Problem: Exact copy, no pictures: return all the records as they stand.

Data for processing:
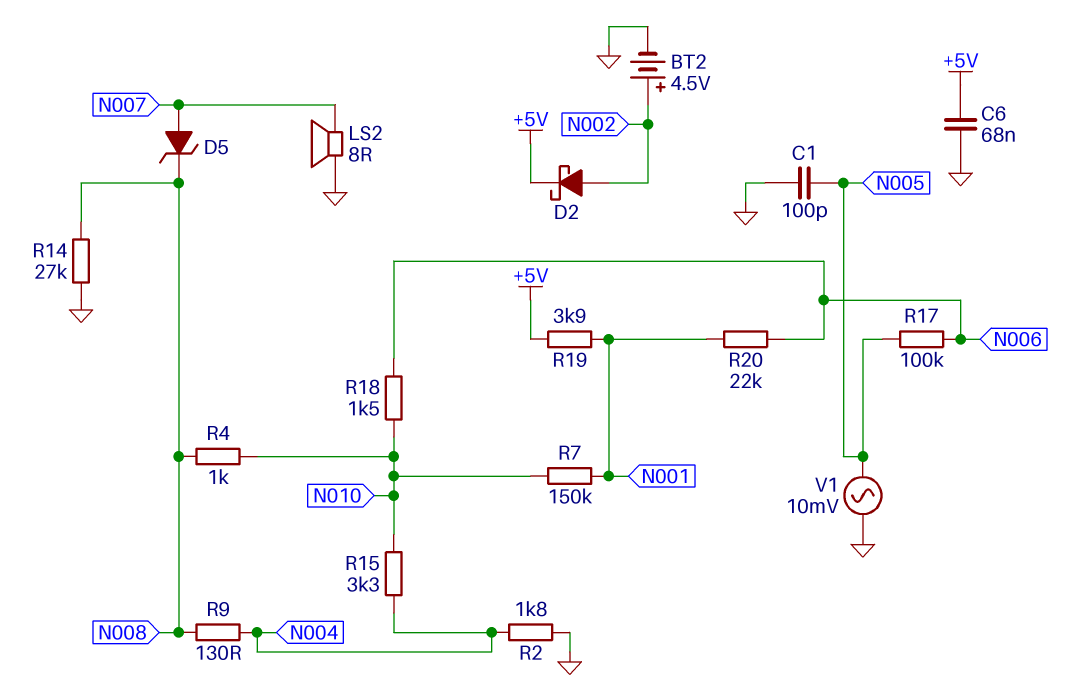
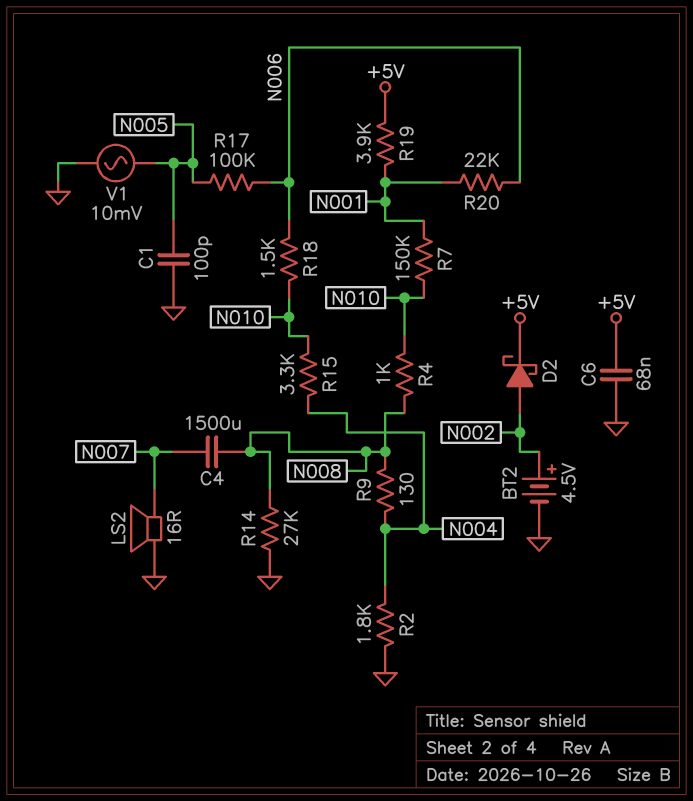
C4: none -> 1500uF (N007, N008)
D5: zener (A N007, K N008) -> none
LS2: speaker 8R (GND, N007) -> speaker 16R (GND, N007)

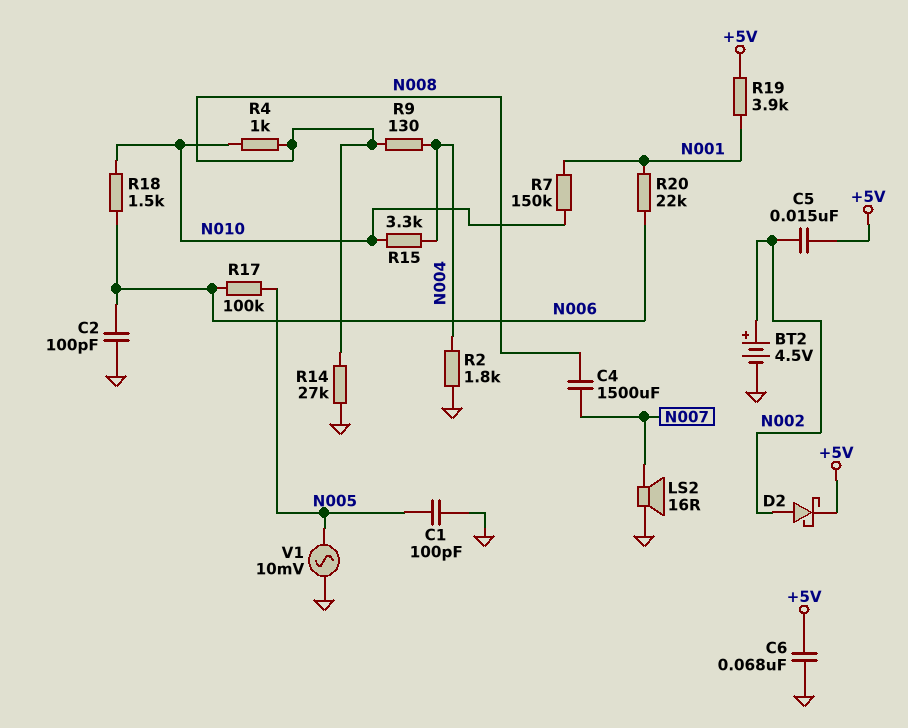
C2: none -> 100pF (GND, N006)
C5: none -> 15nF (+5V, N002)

Answer section:
C4: none -> 1500uF (N007, N008)
D5: zener (A N007, K N008) -> none
LS2: speaker 8R (GND, N007) -> speaker 16R (GND, N007)

C2: none -> 100pF (GND, N006)
C5: none -> 15nF (+5V, N002)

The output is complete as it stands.